- **What is expected**:
Transcribe the data below exactly, but only from the line containing "SW1: switch (DGND, n5) -> switch (n5, n9)" through its final line, both included.

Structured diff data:
+ + + + + + +
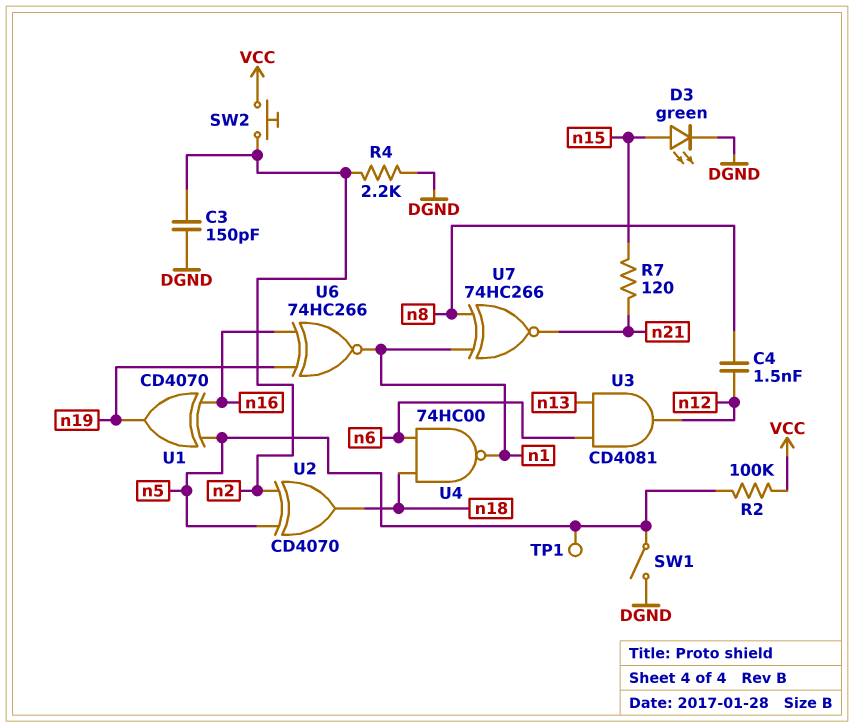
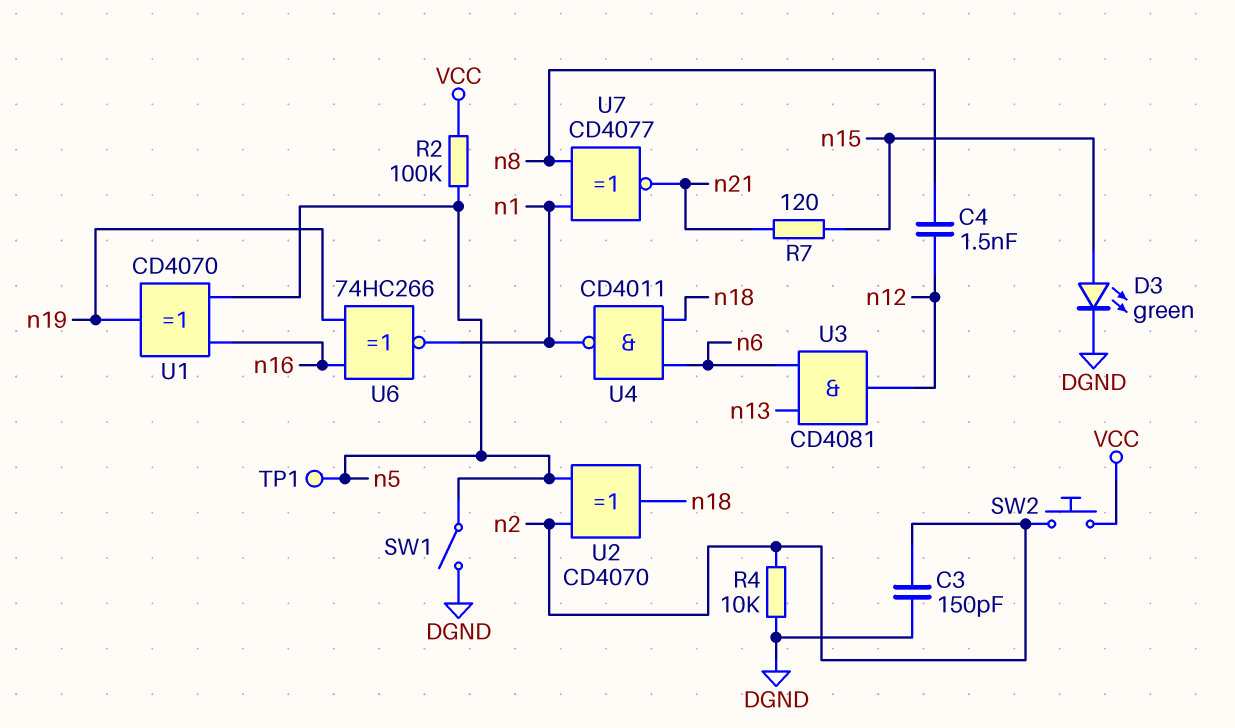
R4: 2.2k (DGND, n2) -> 10k (DGND, n2)
U4: NAND 74HC00 (in n6, in n18, out n1) -> NAND CD4011 (in n6, in n18, out n1)
U7: XNOR 74HC266 (in n1, in n8, out n21) -> XNOR CD4077 (in n1, in n8, out n21)

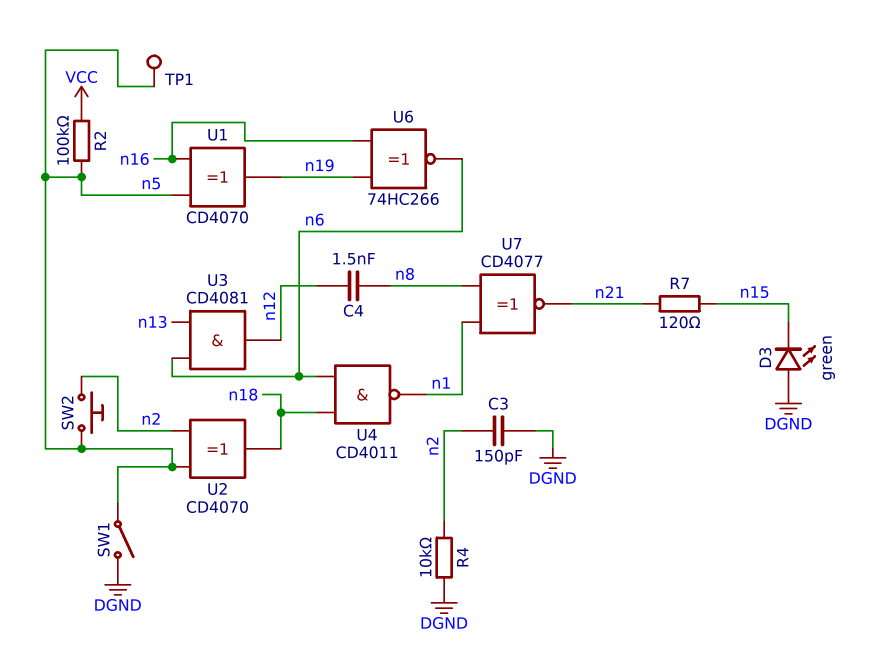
D3: LED green (A n15, K DGND) -> LED green (A DGND, K n15)
SW2: button (VCC, n2) -> button (n2, n5)
U6: XNOR 74HC266 (in n16, in n19, out n1) -> XNOR 74HC266 (in n16, in n19, out n6)

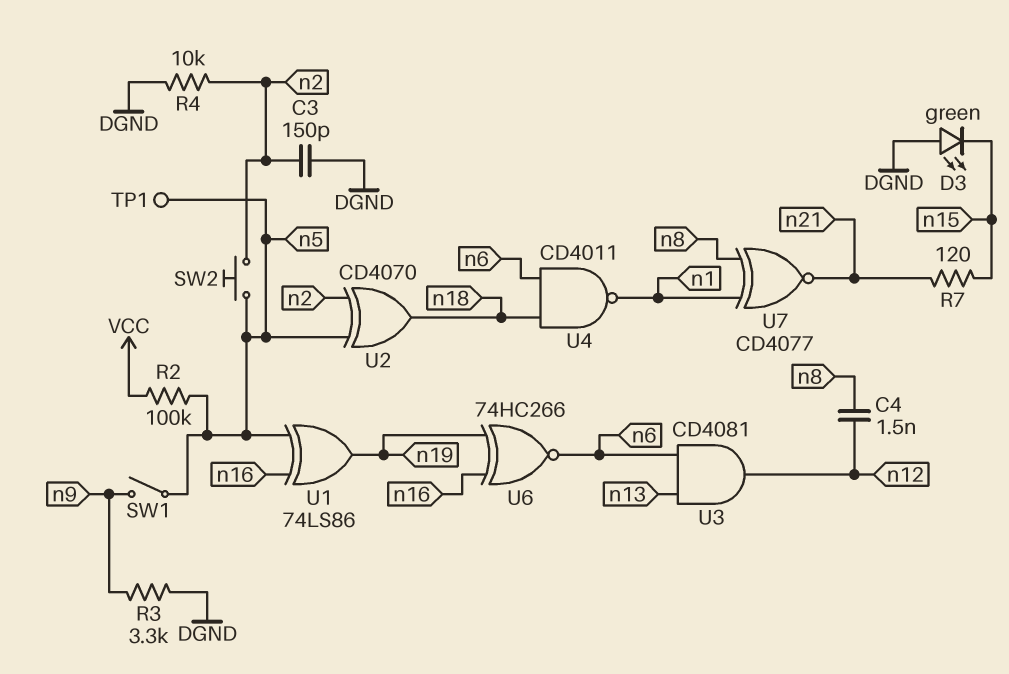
R3: none -> 3.3k (DGND, n9)
SW1: switch (DGND, n5) -> switch (n5, n9)
U1: XOR CD4070 (in n5, in n16, out n19) -> XOR 74LS86 (in n5, in n16, out n19)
+ + + + + + +
- **Exercise result**:
SW1: switch (DGND, n5) -> switch (n5, n9)
U1: XOR CD4070 (in n5, in n16, out n19) -> XOR 74LS86 (in n5, in n16, out n19)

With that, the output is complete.